§ EXERCISE BRIEF:
Transcribe each entry exactly; skip the images.
----
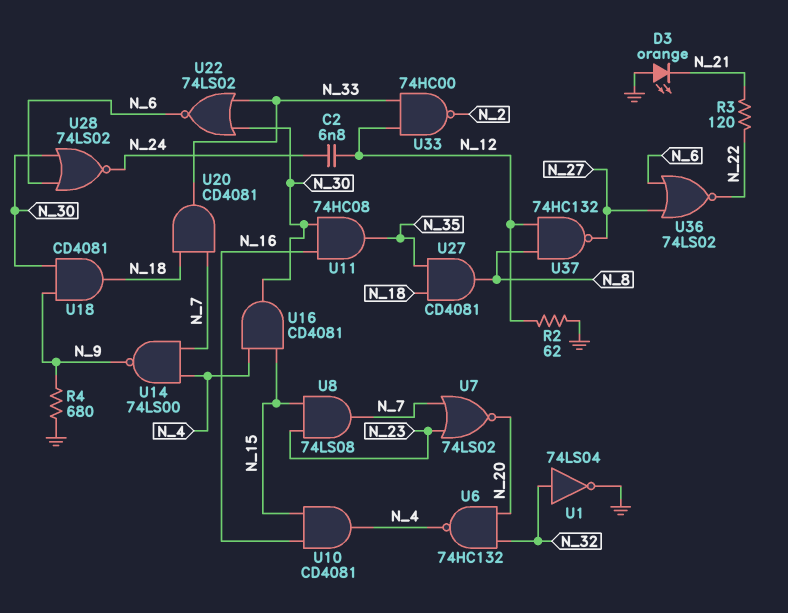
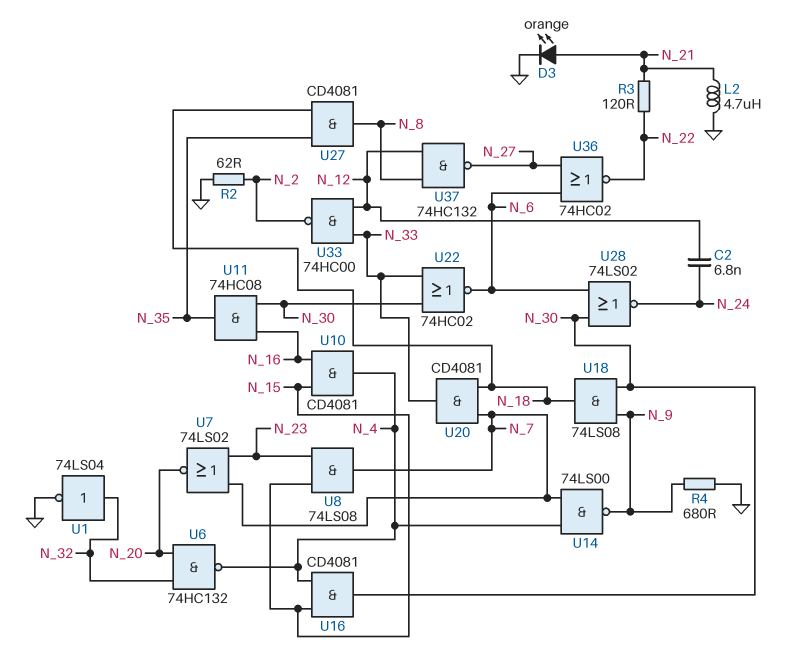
D3: LED orange (A GND, K N_21) -> LED orange (A N_21, K GND)
L2: none -> 4.7uH (GND, N_21)
R2: 62 (GND, N_12) -> 62 (GND, N_2)
U18: AND CD4081 (in N_9, in N_30, out N_18) -> AND 74LS08 (in N_9, in N_30, out N_18)
U22: NOR 74LS02 (in N_30, in N_33, out N_6) -> NOR 74HC02 (in N_30, in N_33, out N_6)
U36: NOR 74LS02 (in N_6, in N_27, out N_22) -> NOR 74HC02 (in N_6, in N_27, out N_22)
----
§ SOLVED EXERCISE:
D3: LED orange (A GND, K N_21) -> LED orange (A N_21, K GND)
L2: none -> 4.7uH (GND, N_21)
R2: 62 (GND, N_12) -> 62 (GND, N_2)
U18: AND CD4081 (in N_9, in N_30, out N_18) -> AND 74LS08 (in N_9, in N_30, out N_18)
U22: NOR 74LS02 (in N_30, in N_33, out N_6) -> NOR 74HC02 (in N_30, in N_33, out N_6)
U36: NOR 74LS02 (in N_6, in N_27, out N_22) -> NOR 74HC02 (in N_6, in N_27, out N_22)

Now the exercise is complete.